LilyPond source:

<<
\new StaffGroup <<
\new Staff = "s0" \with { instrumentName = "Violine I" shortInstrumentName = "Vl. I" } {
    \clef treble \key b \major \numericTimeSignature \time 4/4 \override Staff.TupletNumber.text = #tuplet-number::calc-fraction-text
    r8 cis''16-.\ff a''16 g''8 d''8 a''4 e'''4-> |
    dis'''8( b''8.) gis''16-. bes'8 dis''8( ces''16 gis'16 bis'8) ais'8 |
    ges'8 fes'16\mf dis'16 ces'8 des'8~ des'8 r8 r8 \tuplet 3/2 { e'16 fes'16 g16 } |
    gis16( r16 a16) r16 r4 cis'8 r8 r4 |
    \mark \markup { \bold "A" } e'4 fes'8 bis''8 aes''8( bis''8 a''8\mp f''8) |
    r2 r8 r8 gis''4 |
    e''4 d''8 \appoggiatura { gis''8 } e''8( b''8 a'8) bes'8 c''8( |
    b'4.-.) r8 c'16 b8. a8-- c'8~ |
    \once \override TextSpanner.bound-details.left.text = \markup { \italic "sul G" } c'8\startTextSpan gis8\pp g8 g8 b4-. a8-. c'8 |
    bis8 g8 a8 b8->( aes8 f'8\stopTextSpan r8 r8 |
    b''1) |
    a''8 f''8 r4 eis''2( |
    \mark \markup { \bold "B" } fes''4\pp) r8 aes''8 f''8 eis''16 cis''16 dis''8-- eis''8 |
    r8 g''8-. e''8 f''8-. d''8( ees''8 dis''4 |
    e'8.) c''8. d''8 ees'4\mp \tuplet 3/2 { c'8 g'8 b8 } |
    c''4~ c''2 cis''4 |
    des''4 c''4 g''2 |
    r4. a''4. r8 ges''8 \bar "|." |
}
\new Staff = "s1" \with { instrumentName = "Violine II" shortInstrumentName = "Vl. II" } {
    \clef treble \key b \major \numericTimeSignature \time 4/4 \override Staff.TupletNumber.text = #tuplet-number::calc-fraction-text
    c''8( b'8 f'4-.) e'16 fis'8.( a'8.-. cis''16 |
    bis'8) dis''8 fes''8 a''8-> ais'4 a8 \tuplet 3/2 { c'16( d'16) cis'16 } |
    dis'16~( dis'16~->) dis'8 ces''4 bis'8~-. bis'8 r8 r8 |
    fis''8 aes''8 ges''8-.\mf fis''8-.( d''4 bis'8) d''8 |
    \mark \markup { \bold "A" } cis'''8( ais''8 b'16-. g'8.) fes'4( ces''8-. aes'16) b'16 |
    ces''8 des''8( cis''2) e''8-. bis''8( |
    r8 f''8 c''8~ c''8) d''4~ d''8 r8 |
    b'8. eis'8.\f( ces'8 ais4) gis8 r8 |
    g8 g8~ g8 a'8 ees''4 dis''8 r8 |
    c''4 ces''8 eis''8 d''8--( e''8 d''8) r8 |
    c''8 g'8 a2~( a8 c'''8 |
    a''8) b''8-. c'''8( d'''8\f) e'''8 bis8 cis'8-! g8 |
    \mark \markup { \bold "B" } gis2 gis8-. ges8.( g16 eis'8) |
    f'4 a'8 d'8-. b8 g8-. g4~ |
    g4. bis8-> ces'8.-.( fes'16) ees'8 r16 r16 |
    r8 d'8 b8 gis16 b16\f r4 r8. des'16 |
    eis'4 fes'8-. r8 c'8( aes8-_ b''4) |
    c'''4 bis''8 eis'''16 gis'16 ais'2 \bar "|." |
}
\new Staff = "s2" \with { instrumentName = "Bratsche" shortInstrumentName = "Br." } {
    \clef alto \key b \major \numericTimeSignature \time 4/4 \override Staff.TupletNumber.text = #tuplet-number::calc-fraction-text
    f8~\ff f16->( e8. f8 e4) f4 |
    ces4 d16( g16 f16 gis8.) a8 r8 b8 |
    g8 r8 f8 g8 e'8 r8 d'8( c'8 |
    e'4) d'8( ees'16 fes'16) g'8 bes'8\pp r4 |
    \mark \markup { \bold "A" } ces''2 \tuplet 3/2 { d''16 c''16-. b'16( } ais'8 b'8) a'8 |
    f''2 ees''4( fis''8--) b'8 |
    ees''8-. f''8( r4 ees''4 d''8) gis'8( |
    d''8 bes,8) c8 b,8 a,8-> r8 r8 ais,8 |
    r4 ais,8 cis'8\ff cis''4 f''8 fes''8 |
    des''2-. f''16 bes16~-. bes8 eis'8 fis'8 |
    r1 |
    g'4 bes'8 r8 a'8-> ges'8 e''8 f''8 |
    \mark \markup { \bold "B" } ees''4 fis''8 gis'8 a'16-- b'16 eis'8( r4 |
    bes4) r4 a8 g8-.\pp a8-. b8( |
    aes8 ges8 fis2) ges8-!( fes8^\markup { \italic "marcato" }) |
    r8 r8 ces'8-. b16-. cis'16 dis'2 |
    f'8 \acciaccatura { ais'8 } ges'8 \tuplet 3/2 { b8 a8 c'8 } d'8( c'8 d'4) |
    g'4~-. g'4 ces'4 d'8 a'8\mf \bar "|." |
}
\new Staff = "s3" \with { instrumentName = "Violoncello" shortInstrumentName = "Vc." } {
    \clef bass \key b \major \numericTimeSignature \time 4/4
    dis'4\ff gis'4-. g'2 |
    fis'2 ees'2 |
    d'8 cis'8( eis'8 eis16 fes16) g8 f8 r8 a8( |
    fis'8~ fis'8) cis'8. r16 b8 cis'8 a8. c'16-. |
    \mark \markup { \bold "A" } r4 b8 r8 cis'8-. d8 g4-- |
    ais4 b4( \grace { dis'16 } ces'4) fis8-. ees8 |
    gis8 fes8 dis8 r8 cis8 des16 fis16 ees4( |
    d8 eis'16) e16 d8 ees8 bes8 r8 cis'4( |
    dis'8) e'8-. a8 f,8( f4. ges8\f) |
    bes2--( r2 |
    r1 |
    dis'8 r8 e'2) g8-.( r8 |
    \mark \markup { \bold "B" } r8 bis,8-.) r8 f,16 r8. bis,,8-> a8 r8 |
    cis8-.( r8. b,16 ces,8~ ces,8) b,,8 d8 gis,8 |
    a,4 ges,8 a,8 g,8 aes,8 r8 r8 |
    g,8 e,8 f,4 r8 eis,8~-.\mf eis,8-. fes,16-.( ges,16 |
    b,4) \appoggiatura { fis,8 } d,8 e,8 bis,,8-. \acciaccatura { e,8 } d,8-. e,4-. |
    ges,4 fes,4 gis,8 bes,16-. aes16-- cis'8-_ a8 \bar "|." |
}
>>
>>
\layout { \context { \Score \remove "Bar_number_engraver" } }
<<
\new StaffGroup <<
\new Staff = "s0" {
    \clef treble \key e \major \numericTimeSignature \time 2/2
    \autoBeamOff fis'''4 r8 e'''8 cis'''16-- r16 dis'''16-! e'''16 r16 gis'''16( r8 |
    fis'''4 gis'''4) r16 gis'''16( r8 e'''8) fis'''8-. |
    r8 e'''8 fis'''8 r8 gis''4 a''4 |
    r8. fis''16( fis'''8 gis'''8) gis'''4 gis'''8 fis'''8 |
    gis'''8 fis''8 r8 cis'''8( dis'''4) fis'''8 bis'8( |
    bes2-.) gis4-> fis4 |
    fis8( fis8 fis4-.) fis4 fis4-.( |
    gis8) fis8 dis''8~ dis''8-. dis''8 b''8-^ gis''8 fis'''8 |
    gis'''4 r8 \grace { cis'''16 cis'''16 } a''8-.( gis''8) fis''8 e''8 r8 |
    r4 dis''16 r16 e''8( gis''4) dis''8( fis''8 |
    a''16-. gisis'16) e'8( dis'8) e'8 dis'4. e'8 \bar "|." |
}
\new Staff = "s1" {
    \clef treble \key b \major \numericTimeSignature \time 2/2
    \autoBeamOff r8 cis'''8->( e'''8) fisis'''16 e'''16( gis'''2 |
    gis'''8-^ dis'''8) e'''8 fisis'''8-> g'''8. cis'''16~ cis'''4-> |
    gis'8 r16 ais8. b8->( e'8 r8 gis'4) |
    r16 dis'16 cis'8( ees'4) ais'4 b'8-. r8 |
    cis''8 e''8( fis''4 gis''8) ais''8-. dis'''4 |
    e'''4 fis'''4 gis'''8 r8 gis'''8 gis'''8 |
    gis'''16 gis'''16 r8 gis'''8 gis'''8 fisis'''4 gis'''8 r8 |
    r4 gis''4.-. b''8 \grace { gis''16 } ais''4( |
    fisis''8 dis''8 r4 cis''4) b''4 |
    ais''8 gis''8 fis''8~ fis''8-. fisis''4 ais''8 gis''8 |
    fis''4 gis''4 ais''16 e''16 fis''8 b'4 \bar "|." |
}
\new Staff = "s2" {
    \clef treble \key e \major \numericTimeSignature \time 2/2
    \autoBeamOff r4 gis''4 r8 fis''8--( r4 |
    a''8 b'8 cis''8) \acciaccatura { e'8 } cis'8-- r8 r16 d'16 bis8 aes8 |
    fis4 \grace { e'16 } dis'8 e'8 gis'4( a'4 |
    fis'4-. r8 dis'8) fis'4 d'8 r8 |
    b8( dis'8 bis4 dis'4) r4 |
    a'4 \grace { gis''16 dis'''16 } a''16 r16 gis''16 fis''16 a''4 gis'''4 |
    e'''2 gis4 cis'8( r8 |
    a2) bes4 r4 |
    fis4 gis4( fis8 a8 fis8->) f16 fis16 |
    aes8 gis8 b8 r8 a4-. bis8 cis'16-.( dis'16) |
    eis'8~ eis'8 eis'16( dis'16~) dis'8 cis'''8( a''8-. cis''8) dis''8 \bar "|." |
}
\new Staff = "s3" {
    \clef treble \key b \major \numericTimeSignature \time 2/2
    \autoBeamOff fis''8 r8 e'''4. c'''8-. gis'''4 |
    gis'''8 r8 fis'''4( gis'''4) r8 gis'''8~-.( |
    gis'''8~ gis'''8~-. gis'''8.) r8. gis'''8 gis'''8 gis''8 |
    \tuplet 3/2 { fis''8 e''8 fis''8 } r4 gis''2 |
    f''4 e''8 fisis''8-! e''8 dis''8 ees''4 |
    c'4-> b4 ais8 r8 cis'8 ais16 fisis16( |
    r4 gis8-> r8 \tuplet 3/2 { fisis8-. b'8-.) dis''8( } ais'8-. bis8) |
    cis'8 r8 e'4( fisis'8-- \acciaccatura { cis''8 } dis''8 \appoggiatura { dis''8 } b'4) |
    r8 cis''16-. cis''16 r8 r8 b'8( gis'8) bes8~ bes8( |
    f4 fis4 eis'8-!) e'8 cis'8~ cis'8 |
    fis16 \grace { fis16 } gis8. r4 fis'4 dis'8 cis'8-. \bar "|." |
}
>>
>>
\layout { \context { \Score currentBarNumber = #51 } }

## Request
How many lines in the rows above contain the string "layout", with case counting? Reply with the number only.

## Finished task
2